Выберите в записях все строки, где встречается слово «kern», и перепишите их полностью.

ИСХОДНЫЕ ЗАПИСИ:
▼▼▼

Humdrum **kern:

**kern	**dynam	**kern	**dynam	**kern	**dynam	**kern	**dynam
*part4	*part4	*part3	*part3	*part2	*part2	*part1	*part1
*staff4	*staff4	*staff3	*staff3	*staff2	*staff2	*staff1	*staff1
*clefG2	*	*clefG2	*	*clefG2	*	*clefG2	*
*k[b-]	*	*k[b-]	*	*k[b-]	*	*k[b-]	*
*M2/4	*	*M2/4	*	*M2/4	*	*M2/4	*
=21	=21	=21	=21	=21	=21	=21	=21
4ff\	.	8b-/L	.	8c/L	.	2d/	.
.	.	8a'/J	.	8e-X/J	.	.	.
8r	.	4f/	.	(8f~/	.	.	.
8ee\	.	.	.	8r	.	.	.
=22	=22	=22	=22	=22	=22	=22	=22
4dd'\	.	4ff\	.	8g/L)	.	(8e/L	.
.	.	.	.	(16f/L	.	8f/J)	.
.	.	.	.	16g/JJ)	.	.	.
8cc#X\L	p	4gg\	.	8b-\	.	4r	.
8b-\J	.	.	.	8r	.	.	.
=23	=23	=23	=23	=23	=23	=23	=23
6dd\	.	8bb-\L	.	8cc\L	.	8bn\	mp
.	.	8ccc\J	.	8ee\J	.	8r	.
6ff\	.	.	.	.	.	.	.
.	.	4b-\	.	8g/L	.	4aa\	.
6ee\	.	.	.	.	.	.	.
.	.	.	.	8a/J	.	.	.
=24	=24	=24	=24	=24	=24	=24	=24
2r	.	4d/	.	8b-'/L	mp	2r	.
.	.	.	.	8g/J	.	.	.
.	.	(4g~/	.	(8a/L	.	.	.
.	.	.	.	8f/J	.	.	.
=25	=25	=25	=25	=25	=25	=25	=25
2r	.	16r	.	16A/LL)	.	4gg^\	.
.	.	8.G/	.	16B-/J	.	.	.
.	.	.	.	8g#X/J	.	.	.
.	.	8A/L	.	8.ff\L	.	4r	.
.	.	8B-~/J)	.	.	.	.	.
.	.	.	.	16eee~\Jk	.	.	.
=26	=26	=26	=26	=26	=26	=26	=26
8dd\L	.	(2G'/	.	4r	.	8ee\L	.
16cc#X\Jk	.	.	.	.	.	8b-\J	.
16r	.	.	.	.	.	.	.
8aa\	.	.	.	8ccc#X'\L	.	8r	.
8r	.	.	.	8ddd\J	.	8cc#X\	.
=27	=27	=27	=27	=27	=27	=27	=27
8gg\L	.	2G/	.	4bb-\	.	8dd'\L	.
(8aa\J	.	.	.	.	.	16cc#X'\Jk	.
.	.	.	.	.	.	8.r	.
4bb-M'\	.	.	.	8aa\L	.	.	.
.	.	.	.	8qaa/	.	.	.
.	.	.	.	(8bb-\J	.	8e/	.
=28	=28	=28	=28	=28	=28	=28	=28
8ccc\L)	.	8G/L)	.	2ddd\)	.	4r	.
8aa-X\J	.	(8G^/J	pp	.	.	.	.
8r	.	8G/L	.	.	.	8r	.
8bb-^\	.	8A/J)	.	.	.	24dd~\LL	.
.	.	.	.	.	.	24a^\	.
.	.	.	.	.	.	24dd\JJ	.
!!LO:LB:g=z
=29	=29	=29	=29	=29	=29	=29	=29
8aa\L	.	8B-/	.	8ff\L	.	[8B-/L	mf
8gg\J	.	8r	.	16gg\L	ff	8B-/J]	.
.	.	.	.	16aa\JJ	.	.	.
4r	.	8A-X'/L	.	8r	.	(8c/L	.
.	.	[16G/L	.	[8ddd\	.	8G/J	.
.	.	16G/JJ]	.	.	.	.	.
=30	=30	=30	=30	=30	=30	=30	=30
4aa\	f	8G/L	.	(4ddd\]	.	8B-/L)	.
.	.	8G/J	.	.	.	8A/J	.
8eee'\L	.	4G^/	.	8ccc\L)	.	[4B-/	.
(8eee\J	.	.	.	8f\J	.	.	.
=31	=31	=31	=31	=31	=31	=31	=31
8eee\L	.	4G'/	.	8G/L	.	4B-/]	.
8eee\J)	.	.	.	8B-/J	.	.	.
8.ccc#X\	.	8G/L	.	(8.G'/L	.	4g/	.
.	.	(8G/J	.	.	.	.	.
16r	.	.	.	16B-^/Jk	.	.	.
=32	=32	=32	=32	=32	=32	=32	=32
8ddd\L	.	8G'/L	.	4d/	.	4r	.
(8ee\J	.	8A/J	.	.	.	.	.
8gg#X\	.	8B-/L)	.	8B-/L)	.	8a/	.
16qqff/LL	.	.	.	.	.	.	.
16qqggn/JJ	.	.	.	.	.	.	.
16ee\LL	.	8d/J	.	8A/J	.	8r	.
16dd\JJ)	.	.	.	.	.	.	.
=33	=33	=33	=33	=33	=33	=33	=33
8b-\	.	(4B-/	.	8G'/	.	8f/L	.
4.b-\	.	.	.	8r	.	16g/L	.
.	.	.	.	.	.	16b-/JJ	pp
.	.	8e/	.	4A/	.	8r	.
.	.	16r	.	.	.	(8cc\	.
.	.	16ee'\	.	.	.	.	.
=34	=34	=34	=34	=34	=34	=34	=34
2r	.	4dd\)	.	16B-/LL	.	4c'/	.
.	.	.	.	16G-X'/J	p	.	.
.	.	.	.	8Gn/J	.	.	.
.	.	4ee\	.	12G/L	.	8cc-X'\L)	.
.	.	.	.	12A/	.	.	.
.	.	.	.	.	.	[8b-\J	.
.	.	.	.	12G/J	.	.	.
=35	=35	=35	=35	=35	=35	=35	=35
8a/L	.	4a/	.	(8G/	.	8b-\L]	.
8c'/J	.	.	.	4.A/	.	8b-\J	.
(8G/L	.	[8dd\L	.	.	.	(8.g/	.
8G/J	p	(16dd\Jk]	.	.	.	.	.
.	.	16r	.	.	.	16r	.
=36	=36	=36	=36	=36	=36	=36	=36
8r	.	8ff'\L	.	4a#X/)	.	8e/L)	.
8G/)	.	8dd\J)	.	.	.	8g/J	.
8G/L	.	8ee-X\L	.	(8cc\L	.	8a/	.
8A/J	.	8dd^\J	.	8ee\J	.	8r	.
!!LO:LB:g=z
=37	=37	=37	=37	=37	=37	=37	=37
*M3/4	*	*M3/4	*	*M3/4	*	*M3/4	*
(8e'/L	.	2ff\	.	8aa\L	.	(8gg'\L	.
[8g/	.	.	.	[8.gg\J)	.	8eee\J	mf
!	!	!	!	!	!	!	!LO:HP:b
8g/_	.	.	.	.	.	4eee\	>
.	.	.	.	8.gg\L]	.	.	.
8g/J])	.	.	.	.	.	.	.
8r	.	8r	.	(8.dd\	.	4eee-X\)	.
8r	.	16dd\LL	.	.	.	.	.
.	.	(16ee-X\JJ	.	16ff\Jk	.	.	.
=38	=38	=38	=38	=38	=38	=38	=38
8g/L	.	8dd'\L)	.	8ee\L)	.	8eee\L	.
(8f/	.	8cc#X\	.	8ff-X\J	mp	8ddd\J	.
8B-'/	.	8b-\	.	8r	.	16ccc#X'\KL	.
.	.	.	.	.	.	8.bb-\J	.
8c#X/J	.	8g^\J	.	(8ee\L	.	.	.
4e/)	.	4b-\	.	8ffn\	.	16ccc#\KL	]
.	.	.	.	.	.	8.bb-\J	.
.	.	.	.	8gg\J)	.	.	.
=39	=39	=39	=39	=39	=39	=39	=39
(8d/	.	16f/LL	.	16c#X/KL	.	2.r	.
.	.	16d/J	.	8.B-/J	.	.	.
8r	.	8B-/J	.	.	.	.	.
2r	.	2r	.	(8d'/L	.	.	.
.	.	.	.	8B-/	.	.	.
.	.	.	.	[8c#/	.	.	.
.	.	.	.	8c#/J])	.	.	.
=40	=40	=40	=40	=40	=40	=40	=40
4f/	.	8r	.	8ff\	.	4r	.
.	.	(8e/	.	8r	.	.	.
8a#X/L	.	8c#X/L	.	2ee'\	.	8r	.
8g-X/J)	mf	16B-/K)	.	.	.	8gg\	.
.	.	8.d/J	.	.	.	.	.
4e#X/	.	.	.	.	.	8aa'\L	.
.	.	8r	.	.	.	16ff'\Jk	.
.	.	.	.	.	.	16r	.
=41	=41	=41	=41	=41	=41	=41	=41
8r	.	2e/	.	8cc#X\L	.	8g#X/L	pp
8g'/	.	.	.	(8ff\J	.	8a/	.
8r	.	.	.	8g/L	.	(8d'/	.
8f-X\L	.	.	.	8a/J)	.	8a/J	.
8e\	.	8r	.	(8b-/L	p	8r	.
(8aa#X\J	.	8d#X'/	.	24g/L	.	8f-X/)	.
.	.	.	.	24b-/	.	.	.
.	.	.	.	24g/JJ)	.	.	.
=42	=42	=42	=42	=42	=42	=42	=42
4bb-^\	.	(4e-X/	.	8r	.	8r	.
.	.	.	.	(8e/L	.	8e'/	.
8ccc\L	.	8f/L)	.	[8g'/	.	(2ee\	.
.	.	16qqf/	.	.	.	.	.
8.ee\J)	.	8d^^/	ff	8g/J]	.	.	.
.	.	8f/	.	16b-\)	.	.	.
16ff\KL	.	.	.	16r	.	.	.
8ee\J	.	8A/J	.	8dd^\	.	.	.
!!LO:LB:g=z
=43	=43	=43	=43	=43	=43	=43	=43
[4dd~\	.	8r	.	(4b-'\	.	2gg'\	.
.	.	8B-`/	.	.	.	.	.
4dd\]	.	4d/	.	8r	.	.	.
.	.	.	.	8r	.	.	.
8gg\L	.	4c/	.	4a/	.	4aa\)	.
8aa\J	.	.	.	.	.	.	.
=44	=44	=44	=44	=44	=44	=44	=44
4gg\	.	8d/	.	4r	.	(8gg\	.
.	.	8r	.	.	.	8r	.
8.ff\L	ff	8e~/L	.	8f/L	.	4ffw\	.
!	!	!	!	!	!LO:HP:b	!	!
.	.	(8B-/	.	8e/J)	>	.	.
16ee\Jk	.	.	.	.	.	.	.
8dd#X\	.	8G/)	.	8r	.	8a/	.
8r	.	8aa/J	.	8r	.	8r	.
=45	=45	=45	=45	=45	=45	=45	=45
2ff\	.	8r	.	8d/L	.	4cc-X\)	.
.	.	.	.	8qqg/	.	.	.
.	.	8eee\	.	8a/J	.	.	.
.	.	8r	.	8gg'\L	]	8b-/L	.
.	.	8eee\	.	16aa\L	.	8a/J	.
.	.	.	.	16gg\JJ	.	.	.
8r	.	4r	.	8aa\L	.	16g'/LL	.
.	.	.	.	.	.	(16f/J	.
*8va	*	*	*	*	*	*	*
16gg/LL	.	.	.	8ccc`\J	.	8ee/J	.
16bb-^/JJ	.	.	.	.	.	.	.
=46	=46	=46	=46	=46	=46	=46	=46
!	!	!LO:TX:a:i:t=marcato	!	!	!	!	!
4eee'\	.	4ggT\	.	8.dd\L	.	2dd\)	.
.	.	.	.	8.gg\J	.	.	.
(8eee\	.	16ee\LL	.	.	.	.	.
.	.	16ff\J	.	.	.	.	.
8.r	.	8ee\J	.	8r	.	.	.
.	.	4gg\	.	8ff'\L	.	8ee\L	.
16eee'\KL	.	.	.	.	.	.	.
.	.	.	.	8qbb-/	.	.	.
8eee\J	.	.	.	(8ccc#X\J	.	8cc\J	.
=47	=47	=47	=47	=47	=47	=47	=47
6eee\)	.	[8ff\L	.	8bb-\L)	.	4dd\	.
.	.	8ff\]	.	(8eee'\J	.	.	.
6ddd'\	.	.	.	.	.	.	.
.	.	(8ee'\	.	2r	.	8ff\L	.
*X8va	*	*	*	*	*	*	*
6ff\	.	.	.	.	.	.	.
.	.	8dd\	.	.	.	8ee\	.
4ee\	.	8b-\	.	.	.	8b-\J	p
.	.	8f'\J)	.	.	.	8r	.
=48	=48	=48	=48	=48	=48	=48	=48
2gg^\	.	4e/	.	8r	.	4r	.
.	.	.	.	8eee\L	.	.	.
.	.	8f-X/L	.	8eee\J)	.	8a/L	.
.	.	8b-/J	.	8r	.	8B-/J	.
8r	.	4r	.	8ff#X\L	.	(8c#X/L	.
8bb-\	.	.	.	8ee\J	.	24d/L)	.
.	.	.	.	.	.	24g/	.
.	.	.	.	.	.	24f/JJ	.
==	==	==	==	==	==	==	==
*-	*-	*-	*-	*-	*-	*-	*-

▲▲▲

ОТВЕТ К ЗАДАНИЮ:
Humdrum **kern:
**kern	**dynam	**kern	**dynam	**kern	**dynam	**kern	**dynam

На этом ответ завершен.